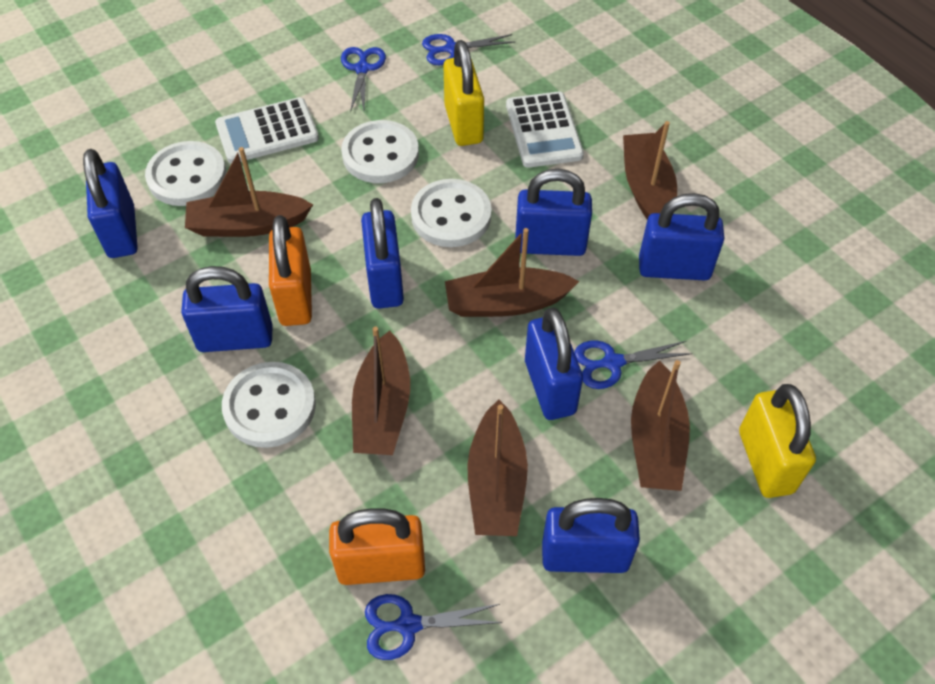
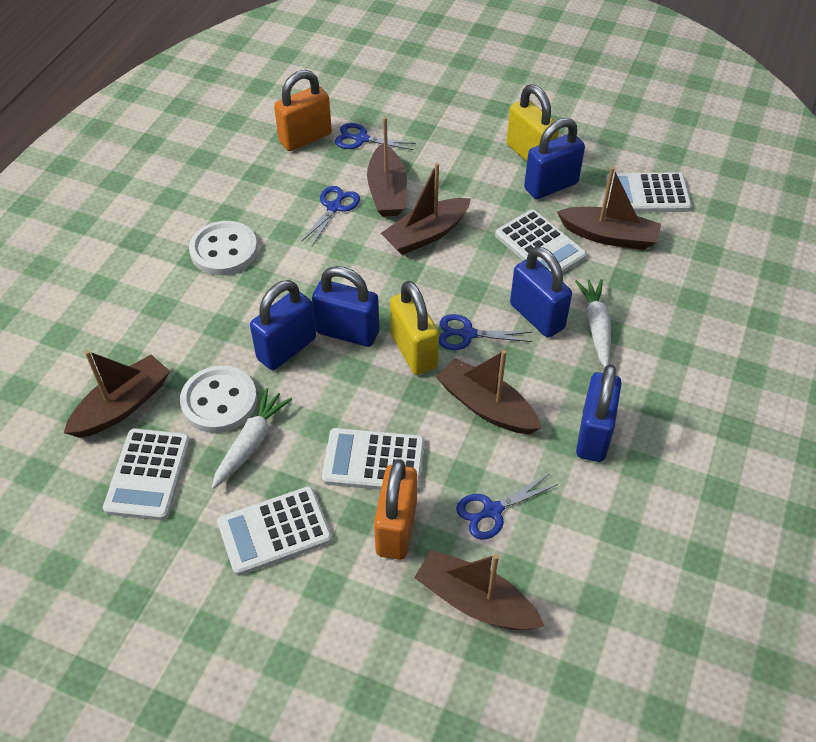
blue padlock: 7 -> 5
white button: 4 -> 2
white calculator: 2 -> 5
white carrot: 0 -> 2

============================================================

[WHAT TO WORK ON] Wherever a picture appears in the data, please drop it and retype the rest exactly.

[FINISHED EXERCISE]
blue padlock: 7 -> 5
white button: 4 -> 2
white calculator: 2 -> 5
white carrot: 0 -> 2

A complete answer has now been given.